[Prompt]
Exactly as written, please repeat the data that follows, but not the pictures.

[Provided data]
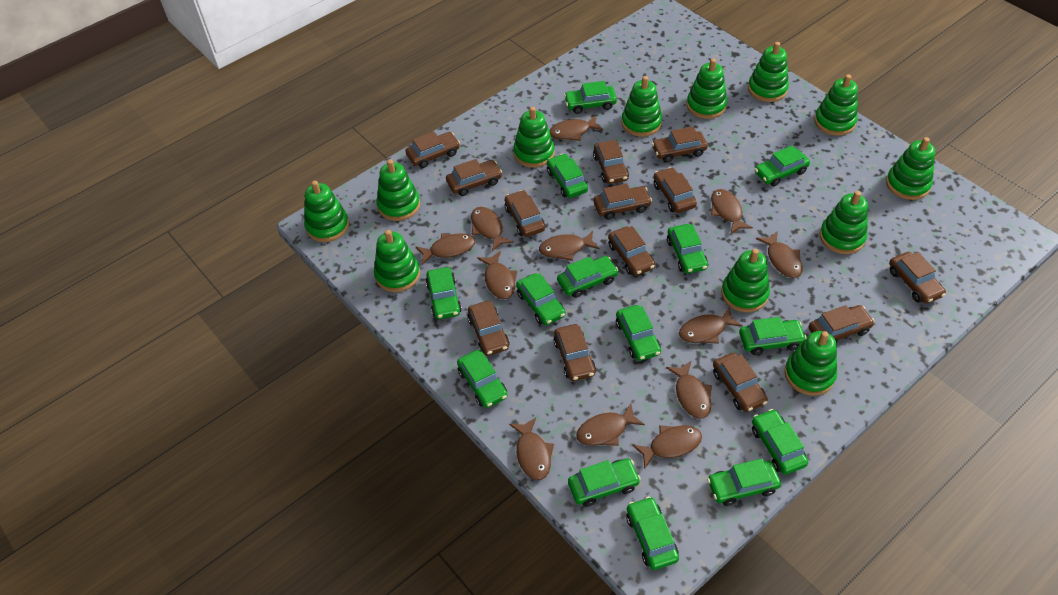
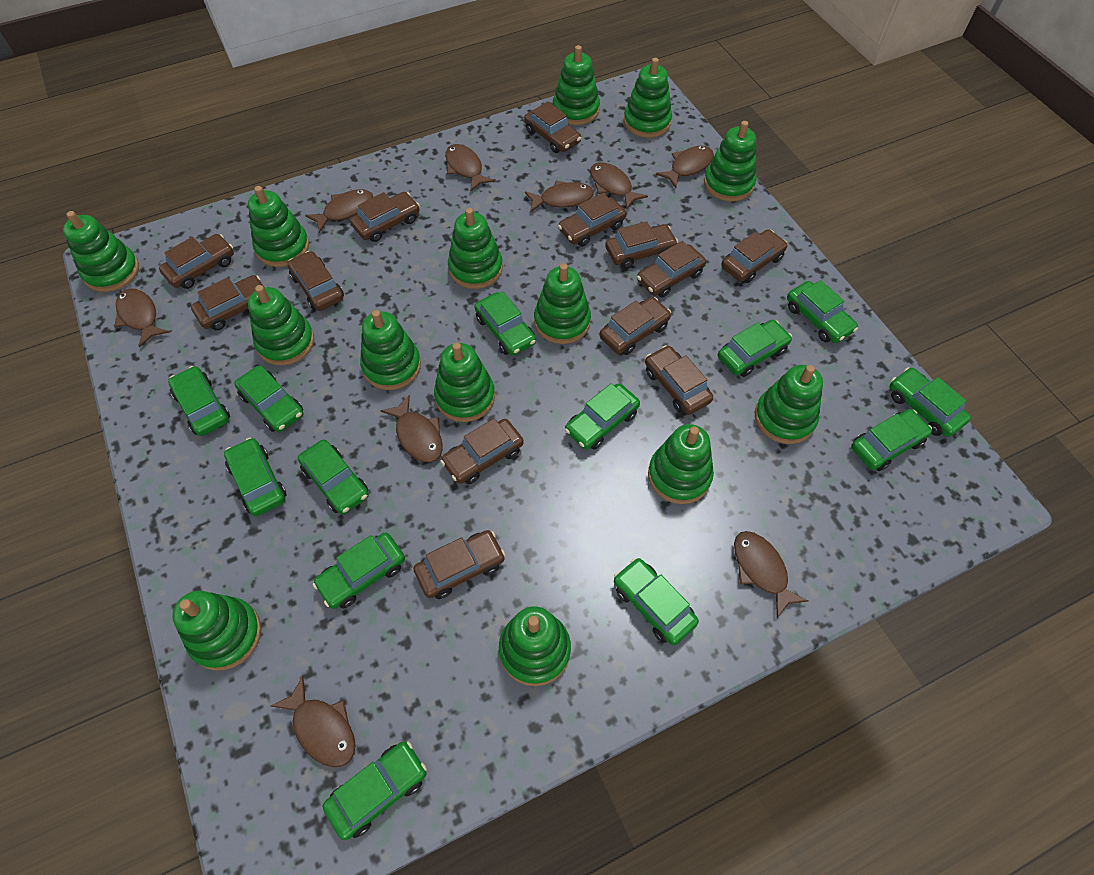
brown fish: 12 -> 9
green car: 14 -> 13
green stacking toy: 12 -> 14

[Answer box]
brown fish: 12 -> 9
green car: 14 -> 13
green stacking toy: 12 -> 14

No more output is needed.